Please tally the lines in the data below that include the string "black", and reply with only the total.

[Working data Boundary: Start]

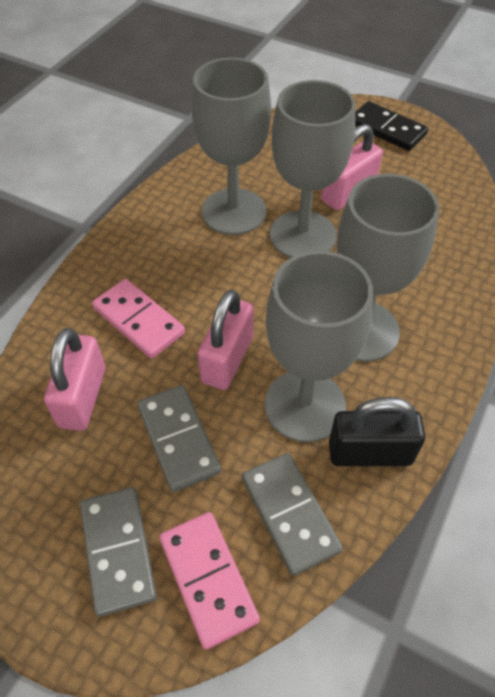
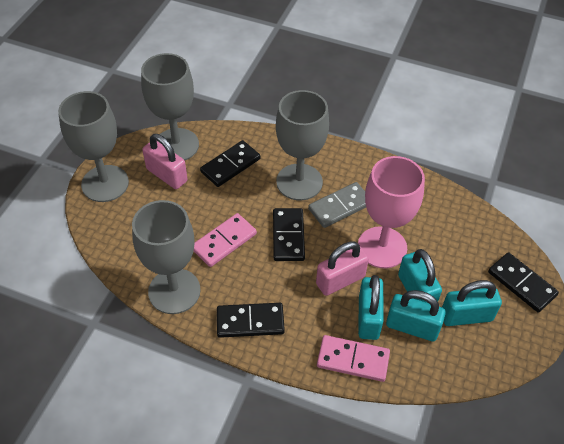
black domino: 1 -> 4
black padlock: 1 -> 0
grey domino: 3 -> 1
pink goblet: 0 -> 1
pink padlock: 3 -> 2
turquoise padlock: 0 -> 4

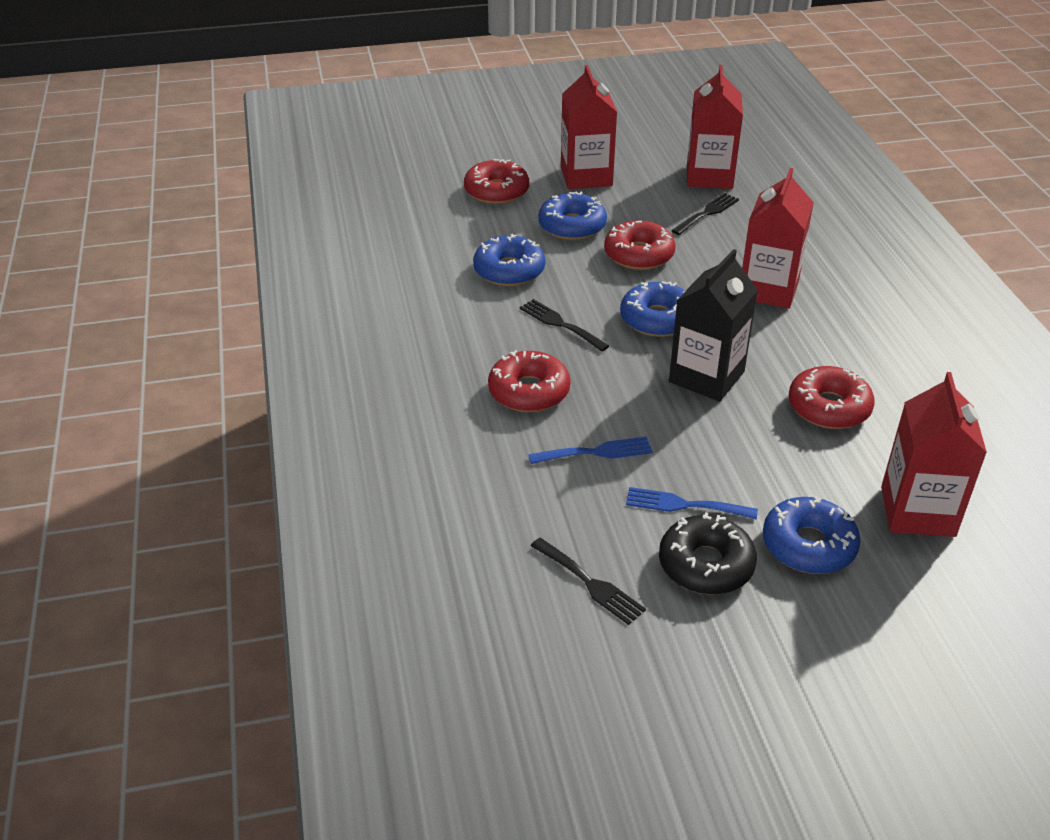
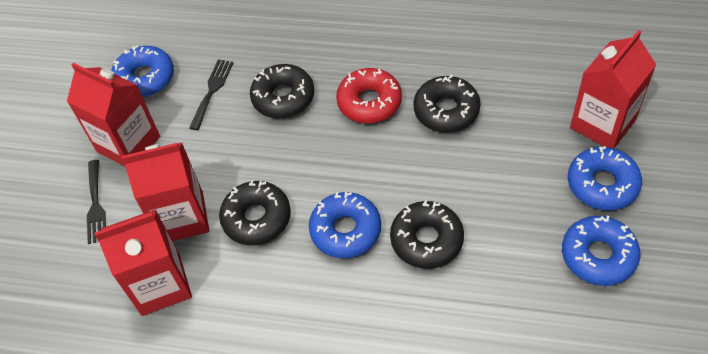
black carton: 1 -> 0
black donut: 1 -> 4
black fork: 3 -> 2
blue fork: 2 -> 0
red donut: 4 -> 1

[Working data Boundary: End]

## Your response
5